_Stored data_
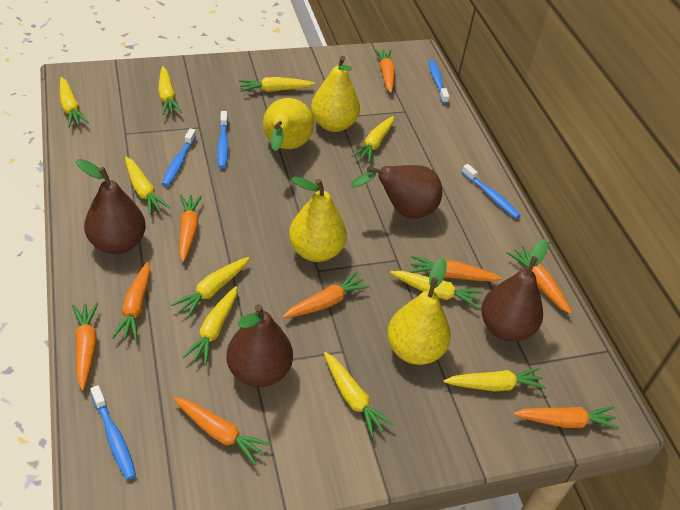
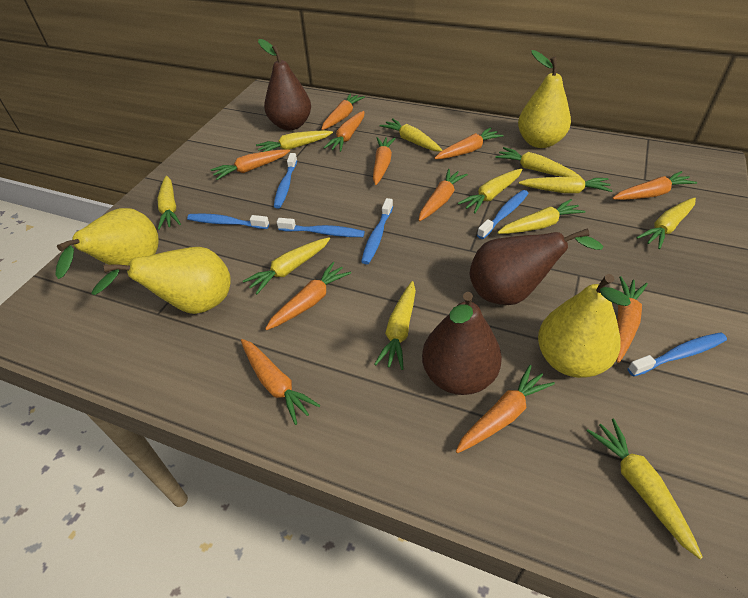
blue toothbrush: 5 -> 6
brown pear: 4 -> 3
orange carrot: 9 -> 11
yellow carrot: 10 -> 11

_Work request_
Look over the material and return every line where the word "carrot" is found.

_Answer for this exercise_
orange carrot: 9 -> 11
yellow carrot: 10 -> 11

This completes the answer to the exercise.